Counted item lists
--

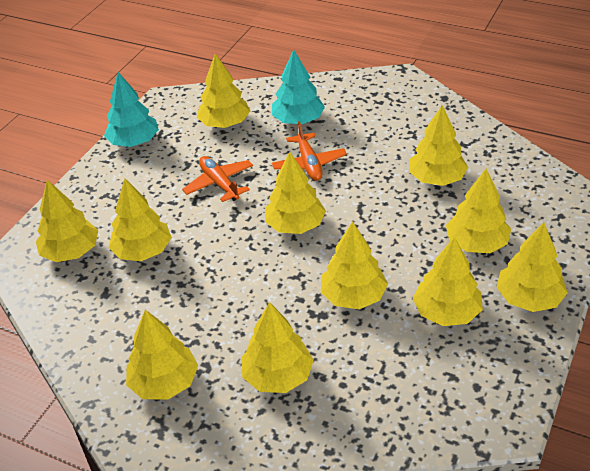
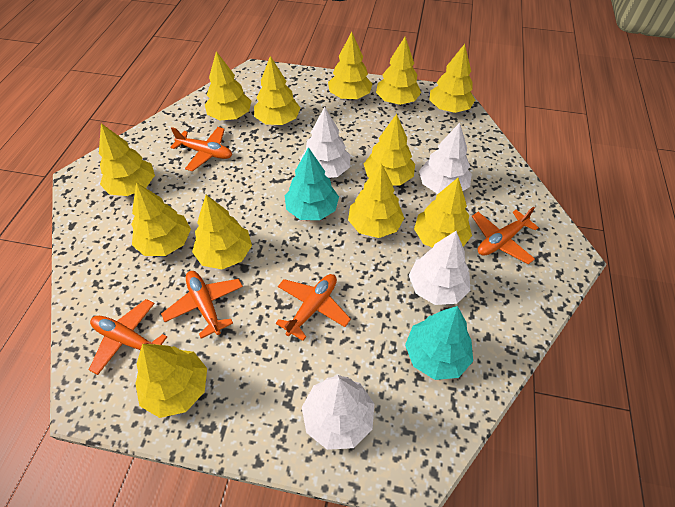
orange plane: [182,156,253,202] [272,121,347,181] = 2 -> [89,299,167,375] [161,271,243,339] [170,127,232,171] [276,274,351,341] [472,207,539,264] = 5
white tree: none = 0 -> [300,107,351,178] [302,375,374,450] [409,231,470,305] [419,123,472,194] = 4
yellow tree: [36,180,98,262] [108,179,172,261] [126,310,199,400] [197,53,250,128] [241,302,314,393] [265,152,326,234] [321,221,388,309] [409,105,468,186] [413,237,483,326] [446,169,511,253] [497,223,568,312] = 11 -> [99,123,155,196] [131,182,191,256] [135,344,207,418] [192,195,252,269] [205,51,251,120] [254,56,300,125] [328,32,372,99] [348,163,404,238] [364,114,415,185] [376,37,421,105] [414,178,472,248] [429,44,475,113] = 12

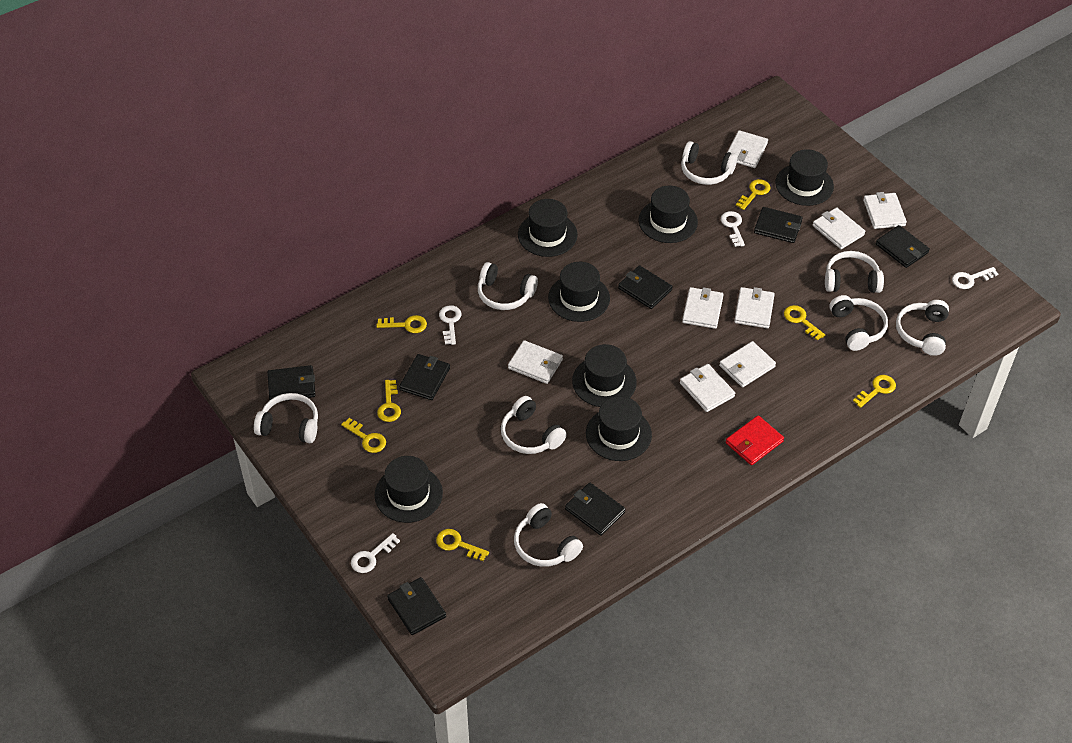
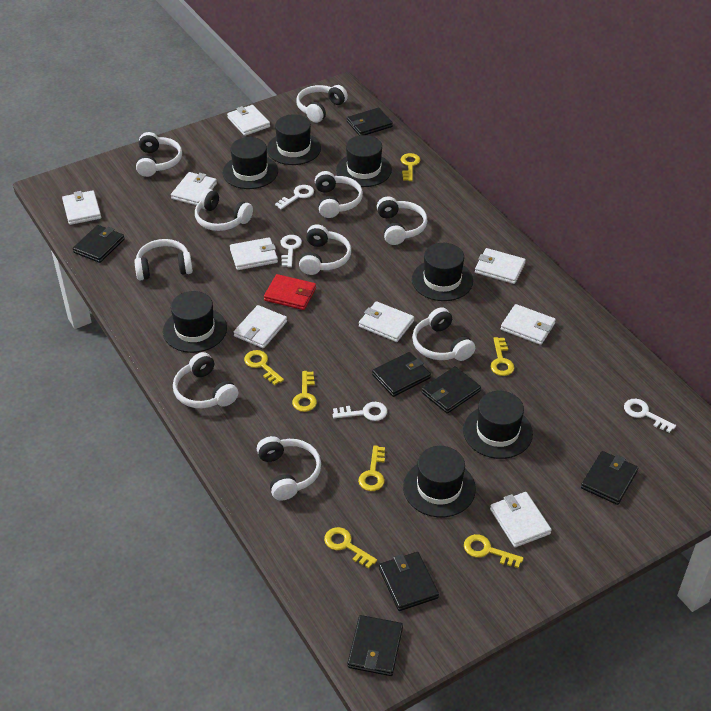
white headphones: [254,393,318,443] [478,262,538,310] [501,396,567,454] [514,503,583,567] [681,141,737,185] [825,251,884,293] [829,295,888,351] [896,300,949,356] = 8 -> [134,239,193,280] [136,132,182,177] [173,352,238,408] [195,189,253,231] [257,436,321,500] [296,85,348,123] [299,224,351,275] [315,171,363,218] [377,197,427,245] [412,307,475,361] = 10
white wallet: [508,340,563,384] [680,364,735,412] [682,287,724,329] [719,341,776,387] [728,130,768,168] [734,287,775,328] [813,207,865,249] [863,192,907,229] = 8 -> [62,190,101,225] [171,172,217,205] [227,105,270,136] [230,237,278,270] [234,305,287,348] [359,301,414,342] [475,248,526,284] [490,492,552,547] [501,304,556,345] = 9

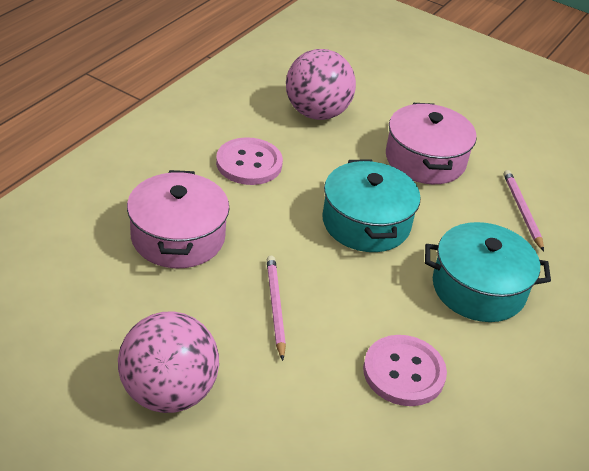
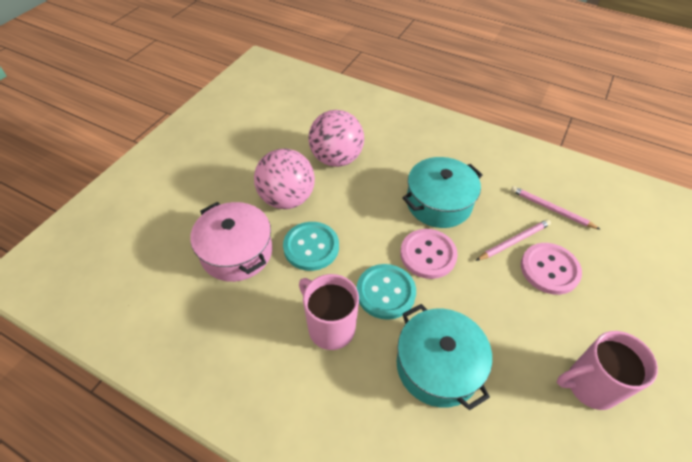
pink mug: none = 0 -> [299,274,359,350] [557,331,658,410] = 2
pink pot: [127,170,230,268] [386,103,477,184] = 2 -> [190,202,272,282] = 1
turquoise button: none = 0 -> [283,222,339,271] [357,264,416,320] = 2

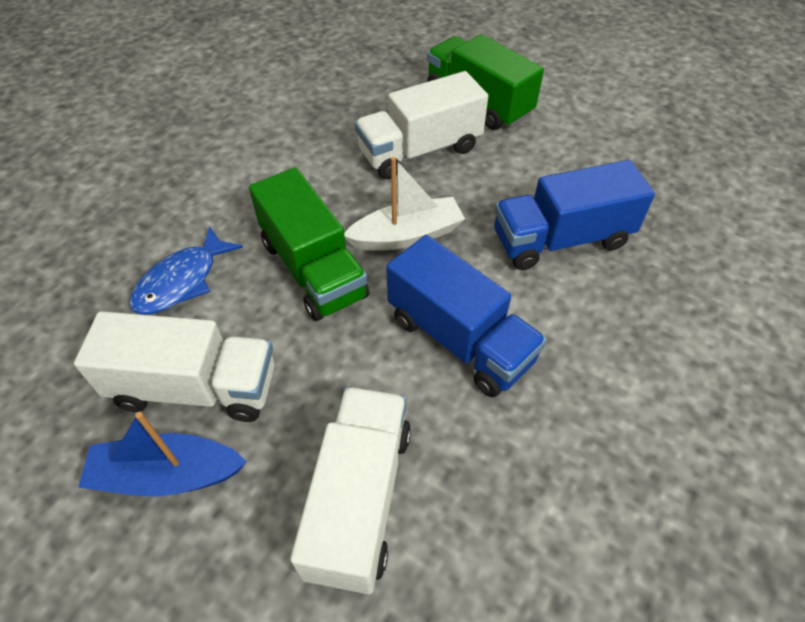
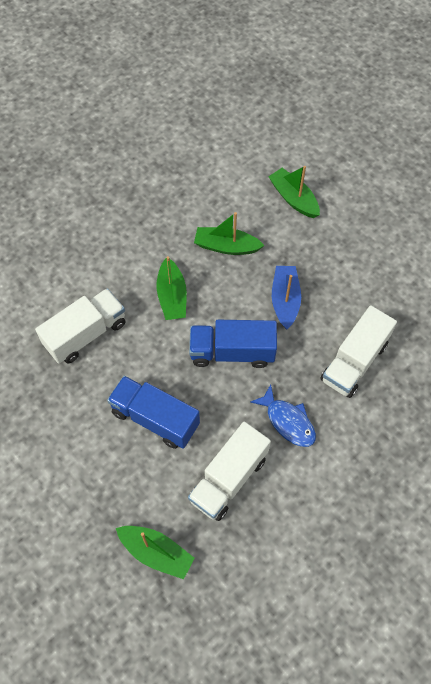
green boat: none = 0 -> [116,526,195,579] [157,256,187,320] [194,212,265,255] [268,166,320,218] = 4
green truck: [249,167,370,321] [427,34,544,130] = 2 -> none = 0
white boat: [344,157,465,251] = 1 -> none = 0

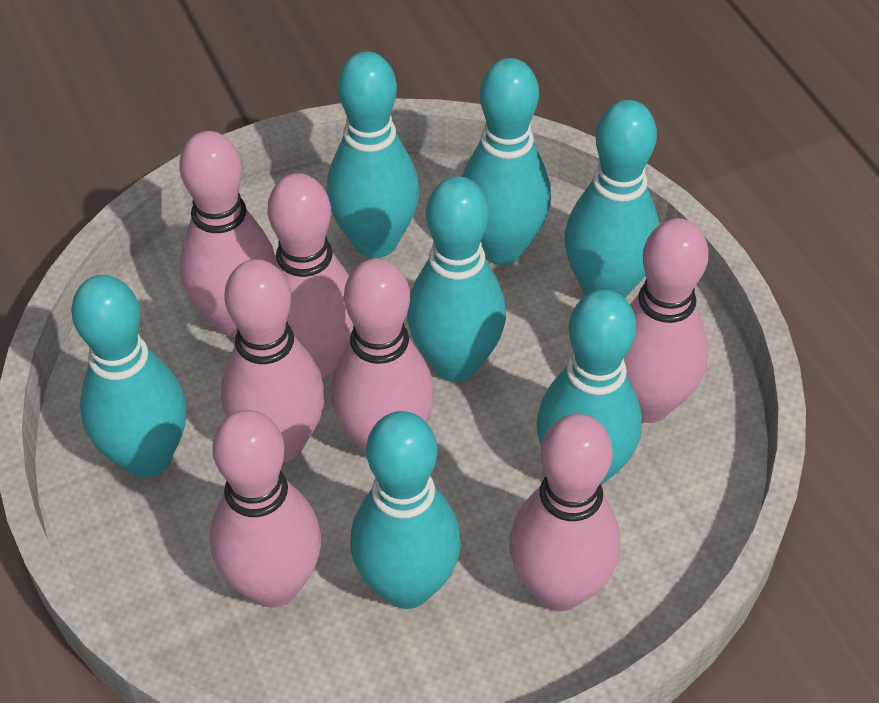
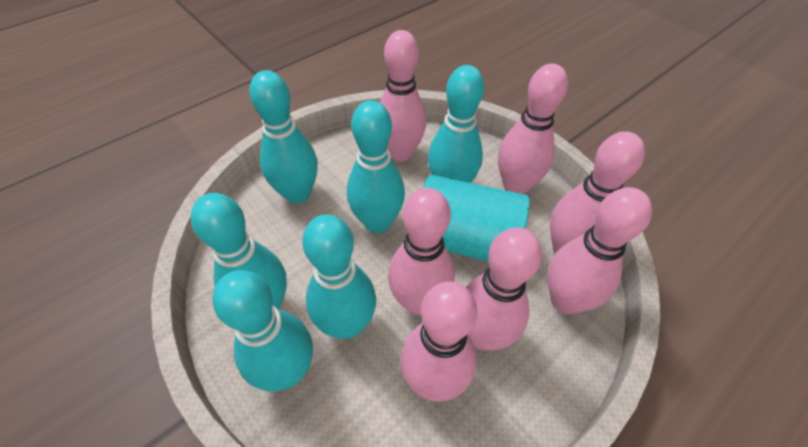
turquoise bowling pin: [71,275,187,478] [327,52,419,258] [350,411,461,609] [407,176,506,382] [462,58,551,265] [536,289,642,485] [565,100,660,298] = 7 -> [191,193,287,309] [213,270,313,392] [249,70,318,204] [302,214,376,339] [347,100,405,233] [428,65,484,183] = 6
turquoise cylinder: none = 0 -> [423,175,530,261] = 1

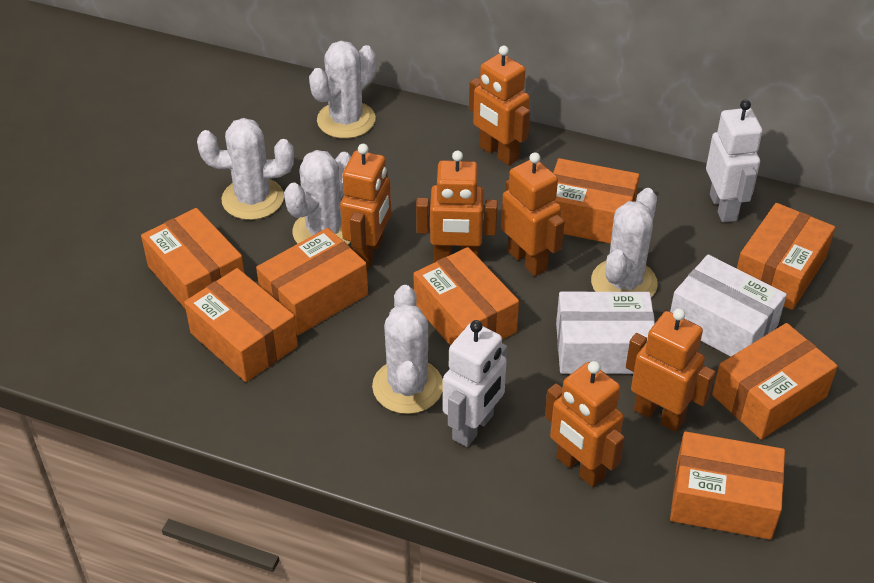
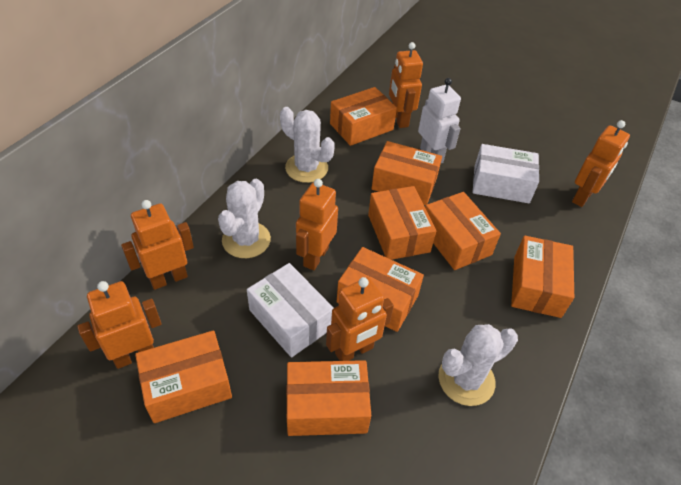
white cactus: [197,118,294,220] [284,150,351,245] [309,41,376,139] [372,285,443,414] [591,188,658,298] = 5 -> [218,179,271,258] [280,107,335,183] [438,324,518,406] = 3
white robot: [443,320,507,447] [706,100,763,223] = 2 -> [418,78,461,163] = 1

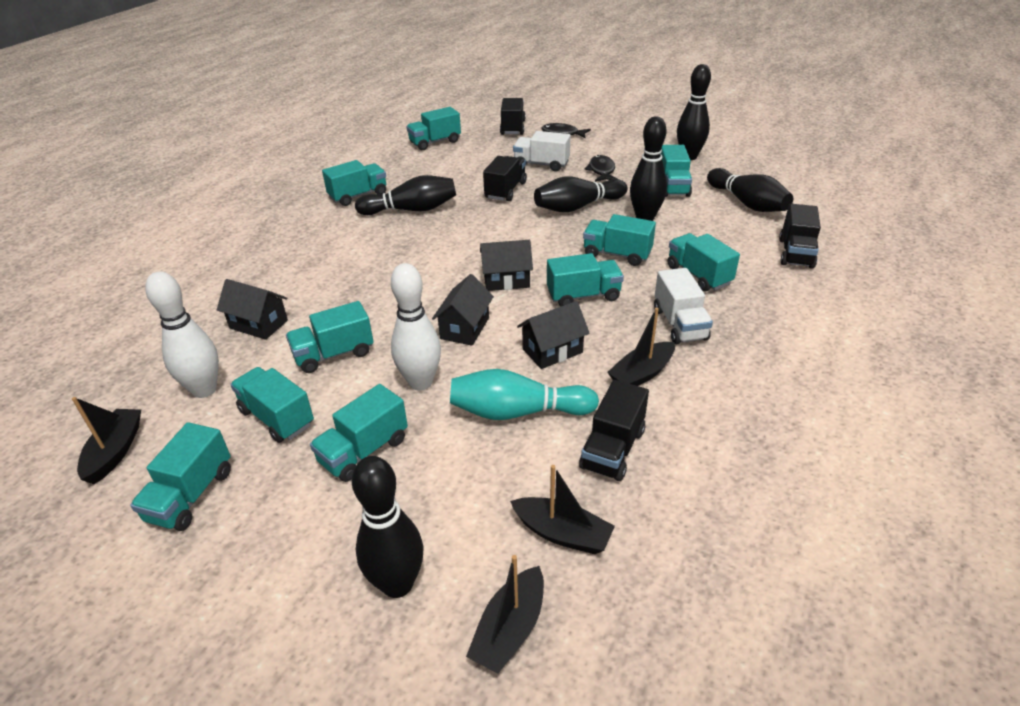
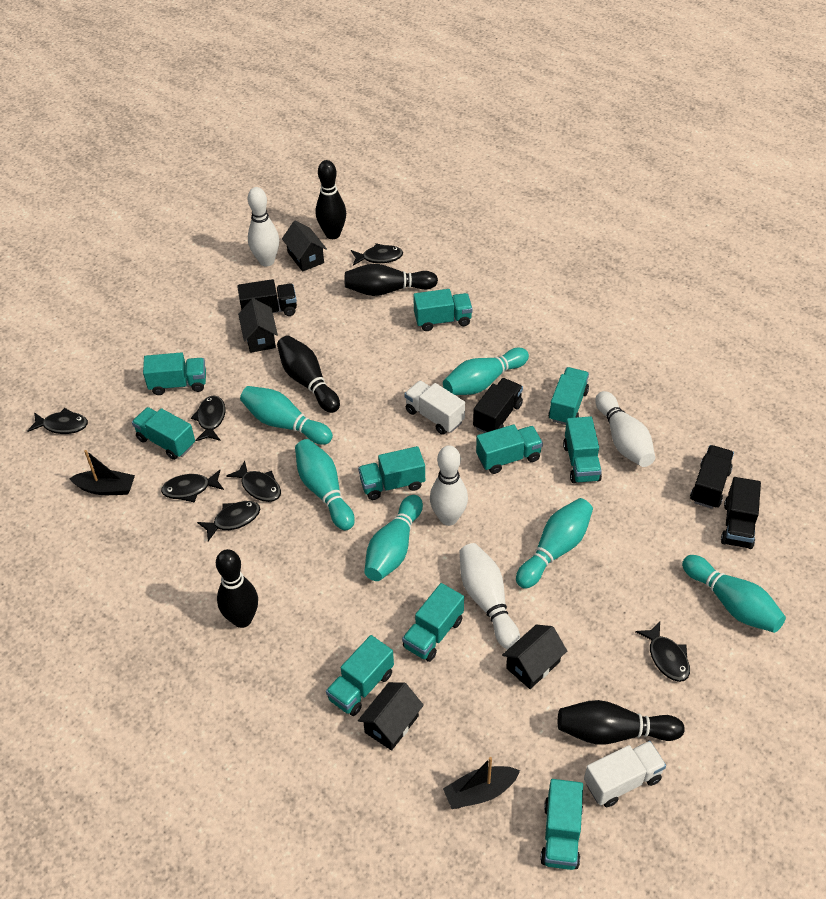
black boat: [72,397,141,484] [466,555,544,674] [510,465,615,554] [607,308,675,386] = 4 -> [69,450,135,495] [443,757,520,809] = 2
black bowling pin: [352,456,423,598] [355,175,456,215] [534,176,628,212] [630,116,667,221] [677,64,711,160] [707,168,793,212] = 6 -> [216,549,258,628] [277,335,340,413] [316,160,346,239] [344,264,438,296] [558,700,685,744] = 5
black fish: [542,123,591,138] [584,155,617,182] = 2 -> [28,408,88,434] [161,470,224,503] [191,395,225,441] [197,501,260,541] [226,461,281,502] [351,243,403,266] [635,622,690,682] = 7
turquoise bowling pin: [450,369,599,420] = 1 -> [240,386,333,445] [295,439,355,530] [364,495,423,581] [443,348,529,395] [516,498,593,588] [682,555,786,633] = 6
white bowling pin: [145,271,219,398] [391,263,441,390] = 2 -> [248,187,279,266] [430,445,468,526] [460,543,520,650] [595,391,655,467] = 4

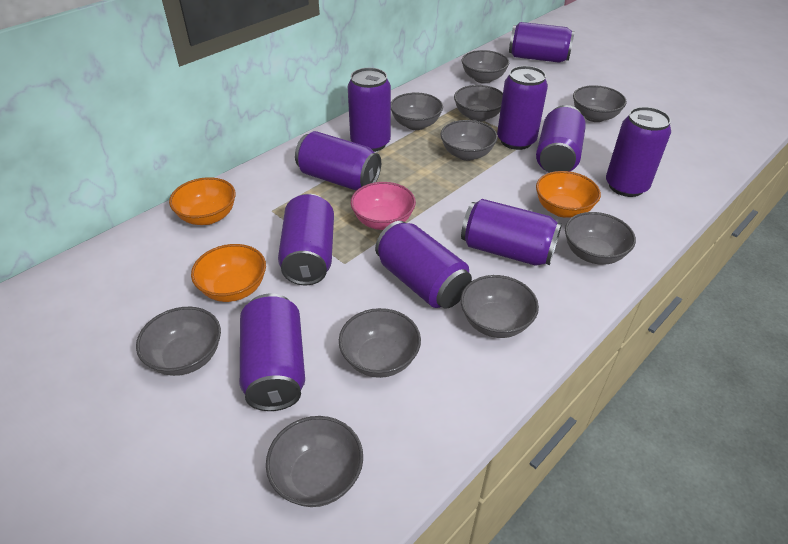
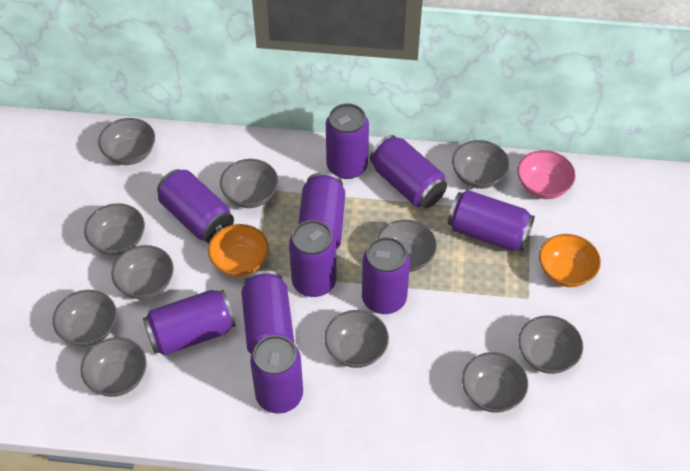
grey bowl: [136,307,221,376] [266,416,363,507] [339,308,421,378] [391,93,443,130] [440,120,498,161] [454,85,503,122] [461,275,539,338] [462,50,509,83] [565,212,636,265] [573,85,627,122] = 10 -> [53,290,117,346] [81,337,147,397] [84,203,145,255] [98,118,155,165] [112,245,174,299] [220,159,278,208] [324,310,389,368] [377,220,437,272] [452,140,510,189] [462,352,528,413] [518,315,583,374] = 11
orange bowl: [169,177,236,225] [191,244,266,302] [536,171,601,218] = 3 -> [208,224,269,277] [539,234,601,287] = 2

--

**What you should do**
Wherever a line of the data holds "boat", copy that line.

**Result for this exercise**
green boat: none = 0 -> [116,526,195,579] [157,256,187,320] [194,212,265,255] [268,166,320,218] = 4
white boat: [344,157,465,251] = 1 -> none = 0
black boat: [72,397,141,484] [466,555,544,674] [510,465,615,554] [607,308,675,386] = 4 -> [69,450,135,495] [443,757,520,809] = 2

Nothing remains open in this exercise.